(Material supplied begins)

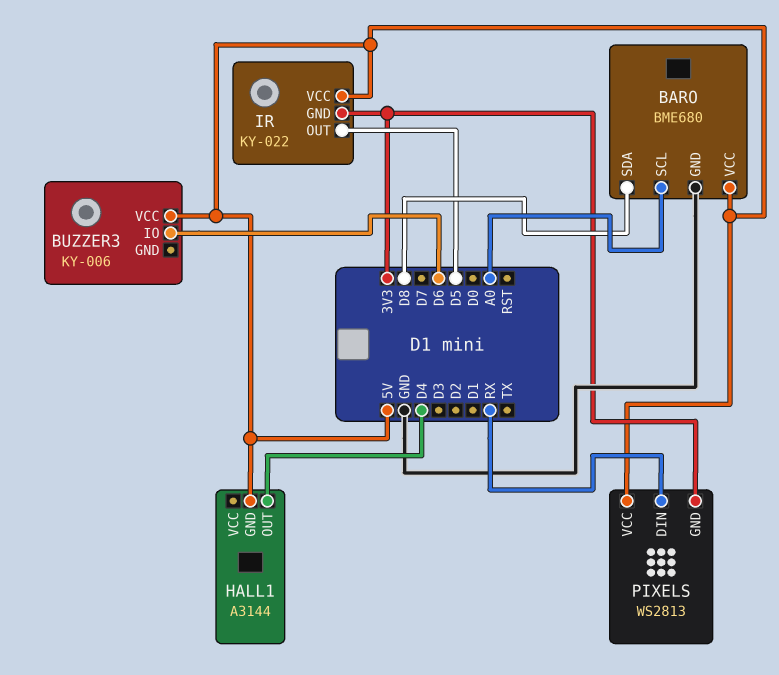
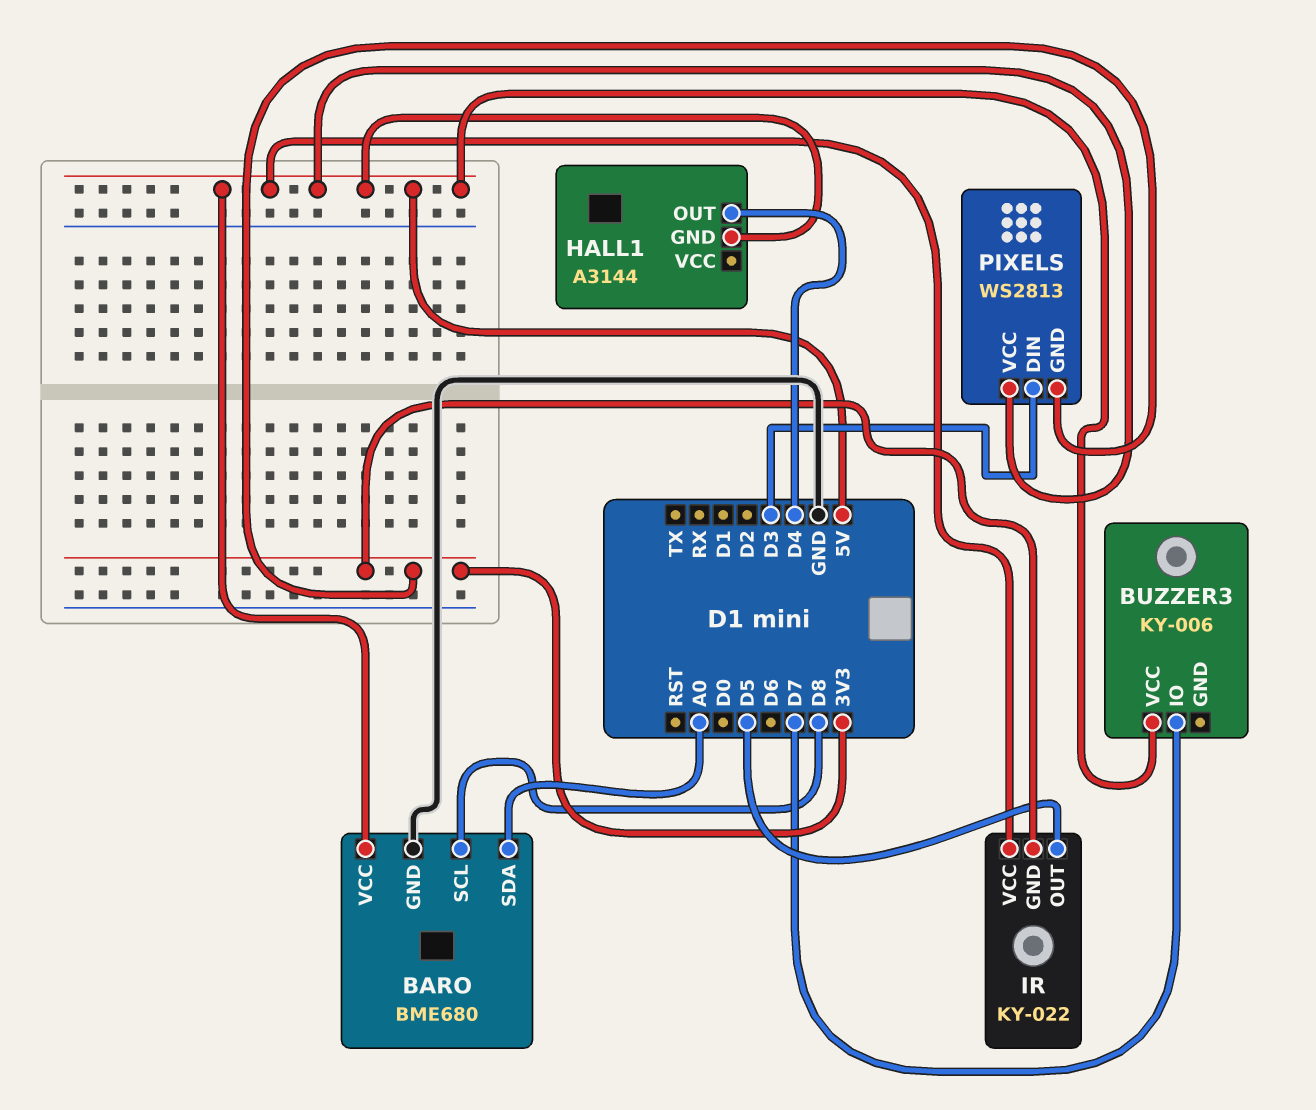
BARO pin SCL: A0 -> D8
BARO pin SDA: D8 -> A0
BUZZER3 pin IO: D6 -> D7
PIXELS pin DIN: RX -> D3

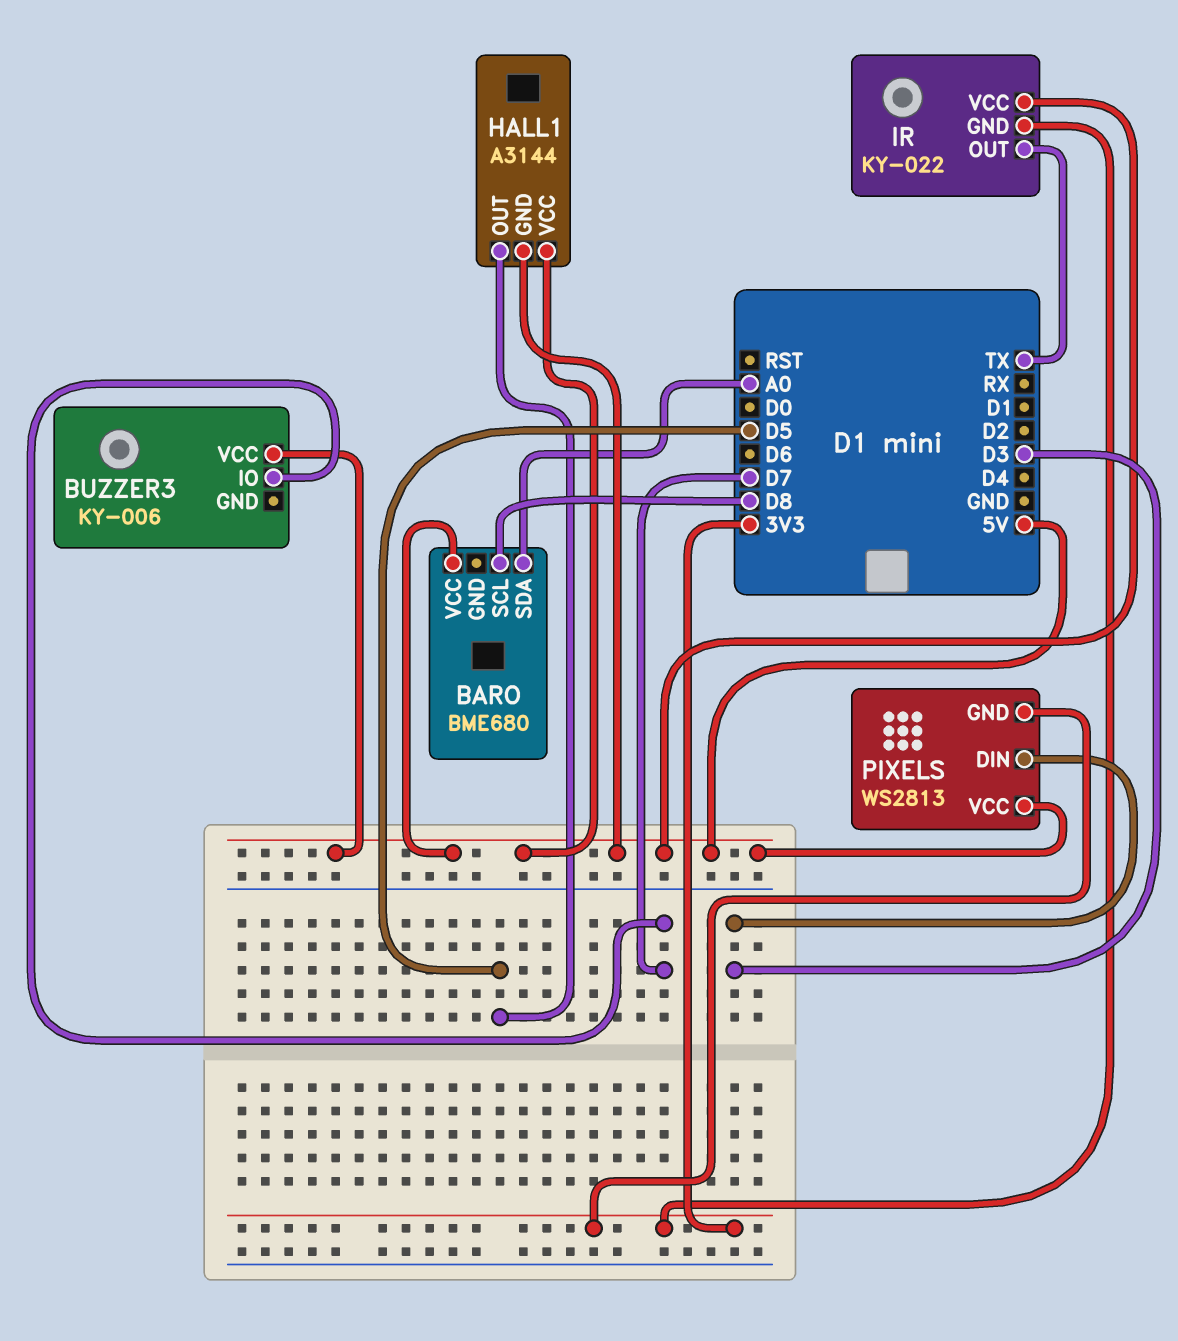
BARO pin GND: GND -> none
HALL1 pin OUT: D4 -> D5
HALL1 pin VCC: none -> 5V
IR pin OUT: D5 -> TX

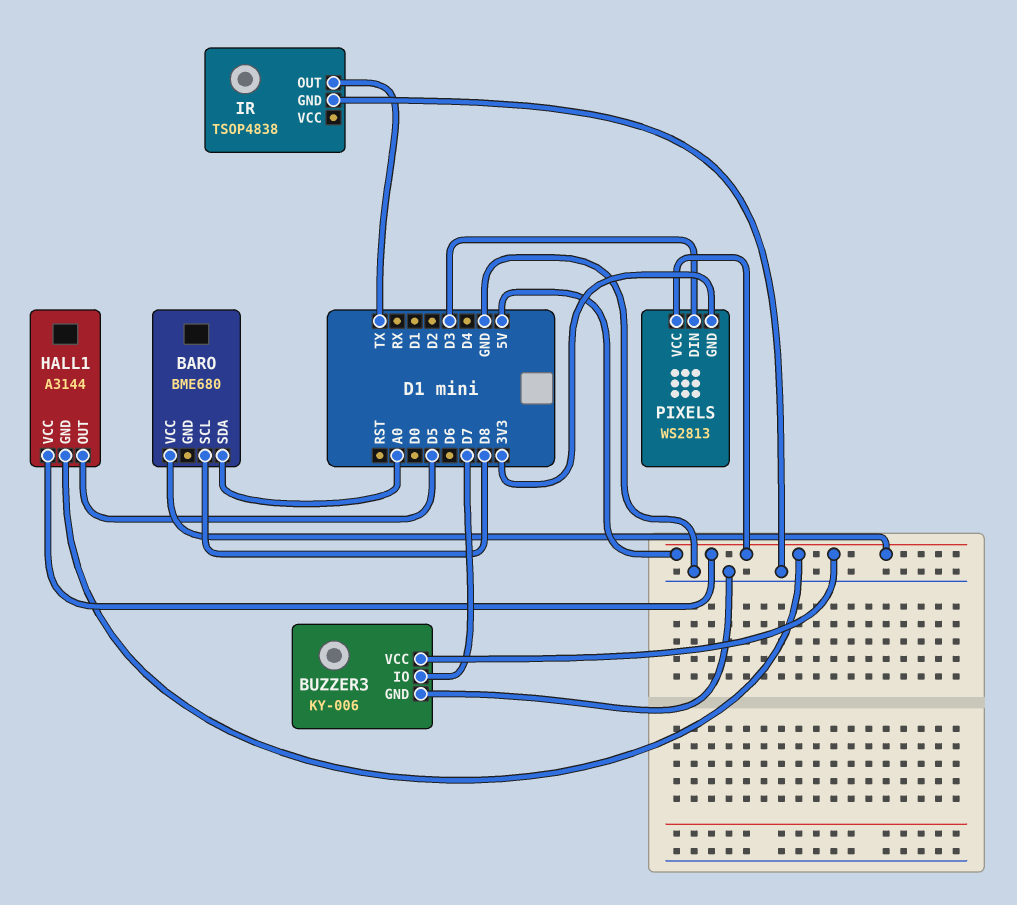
BUZZER3 pin GND: none -> GND
IR: KY-022 -> TSOP4838
IR pin GND: 3V3 -> GND
IR pin VCC: 5V -> none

(Material supplied ends)

◆ What you need to do:
Reproduce, word for word, every line from the one that contains "BARO pin SDA: D8 -> A0" to the end of the data, including both ends; omit all pictures.

◆ Solution below:
BARO pin SDA: D8 -> A0
BUZZER3 pin IO: D6 -> D7
PIXELS pin DIN: RX -> D3

BARO pin GND: GND -> none
HALL1 pin OUT: D4 -> D5
HALL1 pin VCC: none -> 5V
IR pin OUT: D5 -> TX

BUZZER3 pin GND: none -> GND
IR: KY-022 -> TSOP4838
IR pin GND: 3V3 -> GND
IR pin VCC: 5V -> none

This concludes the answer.